__TASK__: Pick every line out of the entries below that holds the string "degrees", and report them.

(Records from a dataset)
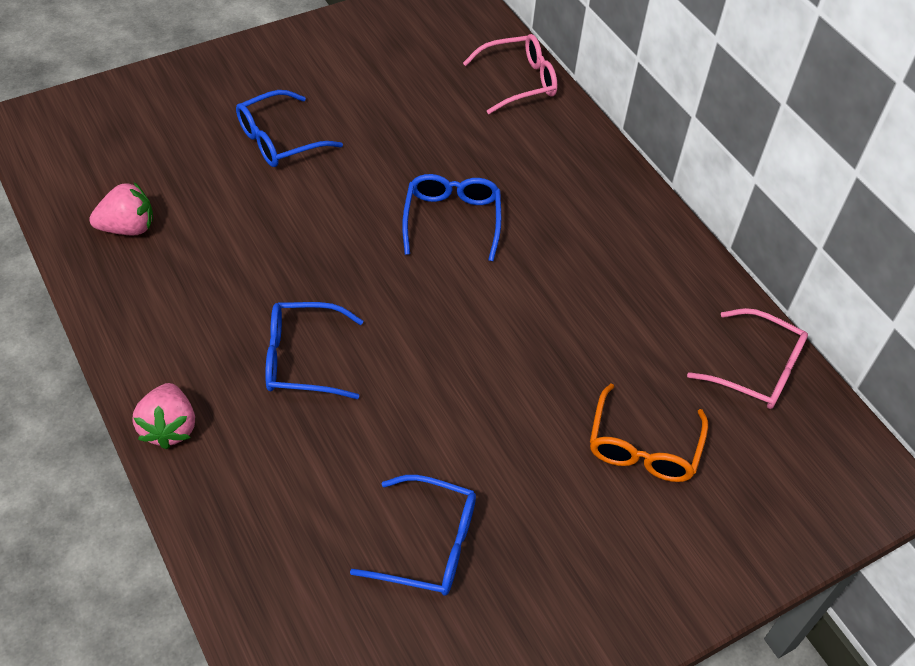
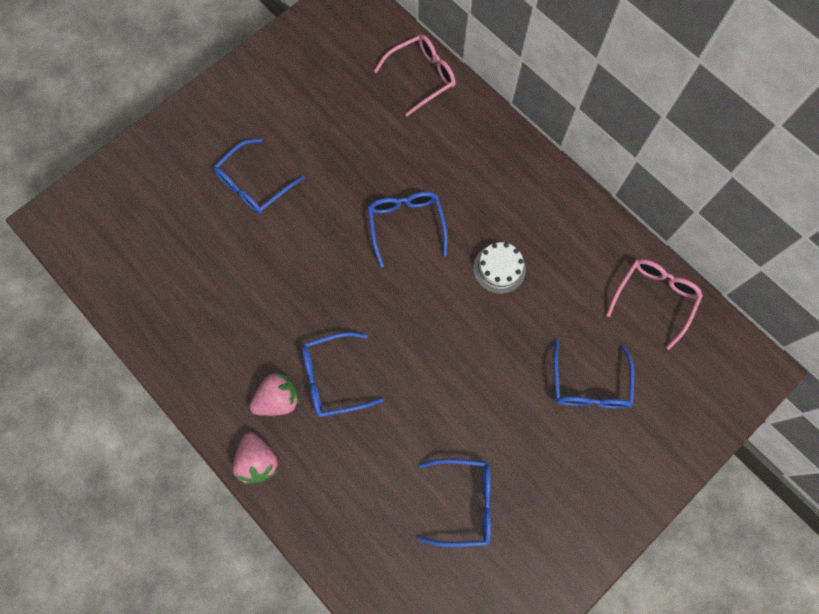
camera: 10 degrees left, 20 degrees up
(128, 228) = (167, 298): pink strawberry -> pink strawberry (278, 399)
(557, 291) = (499, 268): none -> white cake
(643, 447) = (589, 385): orange glasses -> blue glasses
(757, 369) = (654, 298): pink glasses -> pink glasses turned 75 degrees counterclockwise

__FINAL ANSWER__:
camera: 10 degrees left, 20 degrees up
(757, 369) = (654, 298): pink glasses -> pink glasses turned 75 degrees counterclockwise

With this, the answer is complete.